DATA RECORDS:
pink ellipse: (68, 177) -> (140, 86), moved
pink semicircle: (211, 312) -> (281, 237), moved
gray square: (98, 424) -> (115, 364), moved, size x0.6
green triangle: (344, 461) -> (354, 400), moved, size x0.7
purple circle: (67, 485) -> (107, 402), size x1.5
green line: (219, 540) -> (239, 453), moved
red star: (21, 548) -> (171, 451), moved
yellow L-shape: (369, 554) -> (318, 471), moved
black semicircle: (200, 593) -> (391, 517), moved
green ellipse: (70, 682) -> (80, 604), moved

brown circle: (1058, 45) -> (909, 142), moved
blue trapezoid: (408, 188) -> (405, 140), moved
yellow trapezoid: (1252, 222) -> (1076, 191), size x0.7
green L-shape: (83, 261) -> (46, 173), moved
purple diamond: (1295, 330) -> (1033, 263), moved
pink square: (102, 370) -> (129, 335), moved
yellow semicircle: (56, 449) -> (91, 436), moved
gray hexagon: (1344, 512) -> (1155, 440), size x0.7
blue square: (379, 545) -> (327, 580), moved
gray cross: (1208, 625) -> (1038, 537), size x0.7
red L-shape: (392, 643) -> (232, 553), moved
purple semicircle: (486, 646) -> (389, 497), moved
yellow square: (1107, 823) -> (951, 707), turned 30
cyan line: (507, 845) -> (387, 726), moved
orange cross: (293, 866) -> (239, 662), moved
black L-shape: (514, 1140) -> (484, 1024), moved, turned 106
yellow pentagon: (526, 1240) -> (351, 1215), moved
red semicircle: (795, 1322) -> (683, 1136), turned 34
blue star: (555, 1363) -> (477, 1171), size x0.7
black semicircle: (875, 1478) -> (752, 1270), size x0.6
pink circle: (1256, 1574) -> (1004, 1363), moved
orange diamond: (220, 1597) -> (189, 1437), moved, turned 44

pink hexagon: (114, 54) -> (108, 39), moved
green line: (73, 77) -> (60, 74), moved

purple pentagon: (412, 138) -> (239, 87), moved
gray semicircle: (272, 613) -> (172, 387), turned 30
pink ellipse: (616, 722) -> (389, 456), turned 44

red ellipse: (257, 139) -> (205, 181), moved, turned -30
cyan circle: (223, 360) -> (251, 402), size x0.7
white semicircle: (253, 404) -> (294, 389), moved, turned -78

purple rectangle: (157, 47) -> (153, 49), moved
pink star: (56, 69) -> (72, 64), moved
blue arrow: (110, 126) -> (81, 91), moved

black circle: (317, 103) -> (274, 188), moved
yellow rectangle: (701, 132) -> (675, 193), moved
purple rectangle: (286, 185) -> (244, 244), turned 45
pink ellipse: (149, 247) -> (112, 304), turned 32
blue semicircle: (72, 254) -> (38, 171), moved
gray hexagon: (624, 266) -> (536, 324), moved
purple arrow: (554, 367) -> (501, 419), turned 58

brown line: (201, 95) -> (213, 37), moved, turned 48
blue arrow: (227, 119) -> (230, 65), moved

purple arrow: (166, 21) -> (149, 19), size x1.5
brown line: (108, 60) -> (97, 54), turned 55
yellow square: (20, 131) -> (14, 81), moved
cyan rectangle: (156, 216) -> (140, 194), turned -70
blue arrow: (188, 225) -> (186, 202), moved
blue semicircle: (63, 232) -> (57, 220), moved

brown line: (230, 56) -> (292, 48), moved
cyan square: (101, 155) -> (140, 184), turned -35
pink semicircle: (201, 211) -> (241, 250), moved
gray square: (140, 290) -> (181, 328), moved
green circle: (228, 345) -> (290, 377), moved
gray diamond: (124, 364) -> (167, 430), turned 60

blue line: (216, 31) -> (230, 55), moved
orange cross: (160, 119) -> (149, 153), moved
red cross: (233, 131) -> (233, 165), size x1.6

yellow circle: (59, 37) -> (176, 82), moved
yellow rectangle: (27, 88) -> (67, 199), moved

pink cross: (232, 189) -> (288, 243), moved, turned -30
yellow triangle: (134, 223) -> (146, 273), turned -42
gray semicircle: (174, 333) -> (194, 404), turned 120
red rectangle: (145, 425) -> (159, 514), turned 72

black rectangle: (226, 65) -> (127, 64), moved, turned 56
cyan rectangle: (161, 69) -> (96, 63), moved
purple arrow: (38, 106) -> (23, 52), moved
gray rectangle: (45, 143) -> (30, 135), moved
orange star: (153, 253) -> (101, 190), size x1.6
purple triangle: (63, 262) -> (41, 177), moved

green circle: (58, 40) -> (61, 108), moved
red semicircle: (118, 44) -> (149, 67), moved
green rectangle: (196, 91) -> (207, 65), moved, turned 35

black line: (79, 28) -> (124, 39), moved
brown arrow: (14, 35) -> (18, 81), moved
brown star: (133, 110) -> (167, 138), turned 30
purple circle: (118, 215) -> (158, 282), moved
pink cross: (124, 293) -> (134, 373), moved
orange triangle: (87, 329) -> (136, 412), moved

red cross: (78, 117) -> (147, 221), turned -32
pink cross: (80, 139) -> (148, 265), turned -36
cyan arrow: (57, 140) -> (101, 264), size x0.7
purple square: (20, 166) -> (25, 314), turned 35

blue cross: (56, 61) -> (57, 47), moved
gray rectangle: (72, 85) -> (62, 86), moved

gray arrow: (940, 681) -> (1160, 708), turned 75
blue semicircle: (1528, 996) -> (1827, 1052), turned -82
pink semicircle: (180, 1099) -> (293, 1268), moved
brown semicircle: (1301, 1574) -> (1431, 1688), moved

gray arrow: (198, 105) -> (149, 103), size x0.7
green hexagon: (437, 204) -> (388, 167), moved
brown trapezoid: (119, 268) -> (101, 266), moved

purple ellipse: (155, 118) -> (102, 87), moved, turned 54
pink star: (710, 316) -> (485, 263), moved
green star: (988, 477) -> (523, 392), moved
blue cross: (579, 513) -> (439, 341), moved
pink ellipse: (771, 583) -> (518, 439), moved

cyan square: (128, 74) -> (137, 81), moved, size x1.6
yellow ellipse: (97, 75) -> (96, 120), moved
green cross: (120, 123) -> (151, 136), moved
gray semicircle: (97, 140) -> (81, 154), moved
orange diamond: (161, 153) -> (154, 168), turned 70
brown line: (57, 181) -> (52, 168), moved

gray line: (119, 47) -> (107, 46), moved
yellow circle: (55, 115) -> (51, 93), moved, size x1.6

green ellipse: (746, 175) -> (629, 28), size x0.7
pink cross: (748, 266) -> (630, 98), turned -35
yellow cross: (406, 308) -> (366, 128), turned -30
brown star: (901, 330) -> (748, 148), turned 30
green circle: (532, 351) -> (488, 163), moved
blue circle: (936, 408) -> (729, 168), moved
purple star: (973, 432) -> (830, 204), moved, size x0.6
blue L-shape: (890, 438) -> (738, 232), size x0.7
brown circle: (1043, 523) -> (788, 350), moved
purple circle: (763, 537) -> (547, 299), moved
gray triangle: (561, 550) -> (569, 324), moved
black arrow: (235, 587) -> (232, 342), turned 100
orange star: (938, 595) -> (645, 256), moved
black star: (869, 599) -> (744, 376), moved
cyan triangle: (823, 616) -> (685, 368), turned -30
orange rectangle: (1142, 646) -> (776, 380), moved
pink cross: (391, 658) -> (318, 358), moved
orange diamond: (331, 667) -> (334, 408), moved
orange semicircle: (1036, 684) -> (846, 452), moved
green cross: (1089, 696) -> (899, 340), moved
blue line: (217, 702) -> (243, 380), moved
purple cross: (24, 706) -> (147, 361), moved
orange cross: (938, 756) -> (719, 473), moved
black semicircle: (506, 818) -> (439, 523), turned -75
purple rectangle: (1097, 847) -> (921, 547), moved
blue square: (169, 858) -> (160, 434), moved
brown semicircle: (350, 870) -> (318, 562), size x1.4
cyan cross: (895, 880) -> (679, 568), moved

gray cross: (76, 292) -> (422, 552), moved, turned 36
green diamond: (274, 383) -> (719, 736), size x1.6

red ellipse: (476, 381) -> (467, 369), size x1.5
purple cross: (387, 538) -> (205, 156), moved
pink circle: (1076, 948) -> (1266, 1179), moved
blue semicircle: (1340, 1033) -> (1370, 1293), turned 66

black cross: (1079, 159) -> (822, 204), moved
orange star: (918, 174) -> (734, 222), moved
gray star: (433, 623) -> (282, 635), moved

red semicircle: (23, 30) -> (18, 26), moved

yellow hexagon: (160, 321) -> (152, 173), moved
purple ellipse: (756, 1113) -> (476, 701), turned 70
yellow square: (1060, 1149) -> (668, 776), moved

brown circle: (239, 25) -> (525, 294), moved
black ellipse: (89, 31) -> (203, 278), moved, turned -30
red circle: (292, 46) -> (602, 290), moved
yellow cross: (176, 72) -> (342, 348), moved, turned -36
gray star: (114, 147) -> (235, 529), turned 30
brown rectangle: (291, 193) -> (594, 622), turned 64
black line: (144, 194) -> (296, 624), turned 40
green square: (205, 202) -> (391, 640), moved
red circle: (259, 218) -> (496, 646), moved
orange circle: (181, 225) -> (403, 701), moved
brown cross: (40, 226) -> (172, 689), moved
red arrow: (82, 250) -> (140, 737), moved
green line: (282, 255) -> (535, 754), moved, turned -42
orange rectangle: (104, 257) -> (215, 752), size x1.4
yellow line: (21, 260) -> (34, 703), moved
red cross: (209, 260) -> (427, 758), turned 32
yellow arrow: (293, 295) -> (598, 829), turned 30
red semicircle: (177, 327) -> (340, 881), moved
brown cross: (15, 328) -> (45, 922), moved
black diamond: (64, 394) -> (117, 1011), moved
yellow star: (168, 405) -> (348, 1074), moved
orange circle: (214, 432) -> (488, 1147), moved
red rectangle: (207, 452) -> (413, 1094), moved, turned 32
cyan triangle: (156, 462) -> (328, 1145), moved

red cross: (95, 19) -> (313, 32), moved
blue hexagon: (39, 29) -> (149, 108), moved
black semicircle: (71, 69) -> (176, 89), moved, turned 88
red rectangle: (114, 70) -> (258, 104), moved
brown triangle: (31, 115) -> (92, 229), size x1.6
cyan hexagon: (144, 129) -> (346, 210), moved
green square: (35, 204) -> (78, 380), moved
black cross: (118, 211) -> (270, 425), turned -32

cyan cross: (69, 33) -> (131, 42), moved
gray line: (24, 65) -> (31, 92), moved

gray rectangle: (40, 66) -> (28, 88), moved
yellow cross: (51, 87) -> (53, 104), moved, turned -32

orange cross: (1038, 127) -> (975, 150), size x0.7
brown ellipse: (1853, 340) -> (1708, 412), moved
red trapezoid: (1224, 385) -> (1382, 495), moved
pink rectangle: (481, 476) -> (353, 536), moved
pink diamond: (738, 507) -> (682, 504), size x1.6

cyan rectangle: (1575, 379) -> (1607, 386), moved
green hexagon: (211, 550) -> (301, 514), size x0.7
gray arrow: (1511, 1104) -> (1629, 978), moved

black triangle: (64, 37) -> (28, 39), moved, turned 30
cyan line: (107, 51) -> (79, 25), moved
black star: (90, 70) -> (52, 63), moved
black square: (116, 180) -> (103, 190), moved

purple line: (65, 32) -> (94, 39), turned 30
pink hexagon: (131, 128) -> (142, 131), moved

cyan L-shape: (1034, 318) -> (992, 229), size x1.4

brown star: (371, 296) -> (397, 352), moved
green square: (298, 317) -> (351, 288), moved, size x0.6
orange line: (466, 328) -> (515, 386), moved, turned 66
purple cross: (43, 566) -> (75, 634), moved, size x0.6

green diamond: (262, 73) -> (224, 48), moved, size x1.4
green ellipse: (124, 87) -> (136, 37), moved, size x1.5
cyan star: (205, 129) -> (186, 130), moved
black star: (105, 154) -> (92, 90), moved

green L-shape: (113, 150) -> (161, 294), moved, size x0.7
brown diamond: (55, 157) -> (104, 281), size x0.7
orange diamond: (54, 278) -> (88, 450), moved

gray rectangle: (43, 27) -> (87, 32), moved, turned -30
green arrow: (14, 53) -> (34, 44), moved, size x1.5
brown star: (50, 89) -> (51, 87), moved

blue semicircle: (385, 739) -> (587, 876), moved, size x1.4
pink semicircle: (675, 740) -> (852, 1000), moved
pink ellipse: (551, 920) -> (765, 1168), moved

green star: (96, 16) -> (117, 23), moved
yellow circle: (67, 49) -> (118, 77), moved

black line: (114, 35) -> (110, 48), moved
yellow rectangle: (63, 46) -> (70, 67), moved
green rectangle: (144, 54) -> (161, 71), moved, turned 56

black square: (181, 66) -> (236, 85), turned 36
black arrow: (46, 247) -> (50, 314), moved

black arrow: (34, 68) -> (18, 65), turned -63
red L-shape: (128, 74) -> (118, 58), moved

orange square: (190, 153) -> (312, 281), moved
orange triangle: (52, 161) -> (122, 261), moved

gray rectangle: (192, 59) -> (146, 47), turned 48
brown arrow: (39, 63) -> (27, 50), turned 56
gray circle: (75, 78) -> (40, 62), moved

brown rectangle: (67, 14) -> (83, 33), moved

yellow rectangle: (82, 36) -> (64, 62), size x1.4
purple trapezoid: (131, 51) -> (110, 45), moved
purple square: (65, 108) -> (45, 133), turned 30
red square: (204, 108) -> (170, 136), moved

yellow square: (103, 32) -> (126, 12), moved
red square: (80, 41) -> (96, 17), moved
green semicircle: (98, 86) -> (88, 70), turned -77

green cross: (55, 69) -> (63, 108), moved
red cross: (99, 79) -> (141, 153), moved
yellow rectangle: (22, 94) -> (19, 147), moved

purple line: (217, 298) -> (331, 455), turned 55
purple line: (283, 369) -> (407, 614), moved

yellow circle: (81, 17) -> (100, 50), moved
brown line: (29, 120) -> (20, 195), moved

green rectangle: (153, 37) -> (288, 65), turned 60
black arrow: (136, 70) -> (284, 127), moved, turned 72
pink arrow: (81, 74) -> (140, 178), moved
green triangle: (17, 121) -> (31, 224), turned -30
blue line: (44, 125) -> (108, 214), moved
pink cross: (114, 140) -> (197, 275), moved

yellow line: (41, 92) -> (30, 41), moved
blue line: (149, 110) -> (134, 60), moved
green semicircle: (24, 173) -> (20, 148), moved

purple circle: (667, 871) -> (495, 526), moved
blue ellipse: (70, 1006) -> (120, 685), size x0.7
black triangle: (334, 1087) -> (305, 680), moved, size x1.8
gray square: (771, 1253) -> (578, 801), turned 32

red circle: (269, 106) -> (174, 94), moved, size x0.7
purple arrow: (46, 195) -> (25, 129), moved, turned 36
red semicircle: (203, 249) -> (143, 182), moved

EXERCISE GOAL: Find the number of lines in the records that include the word "shape". Write only that number.

SOLUTION TO THIS PROBLEM: 8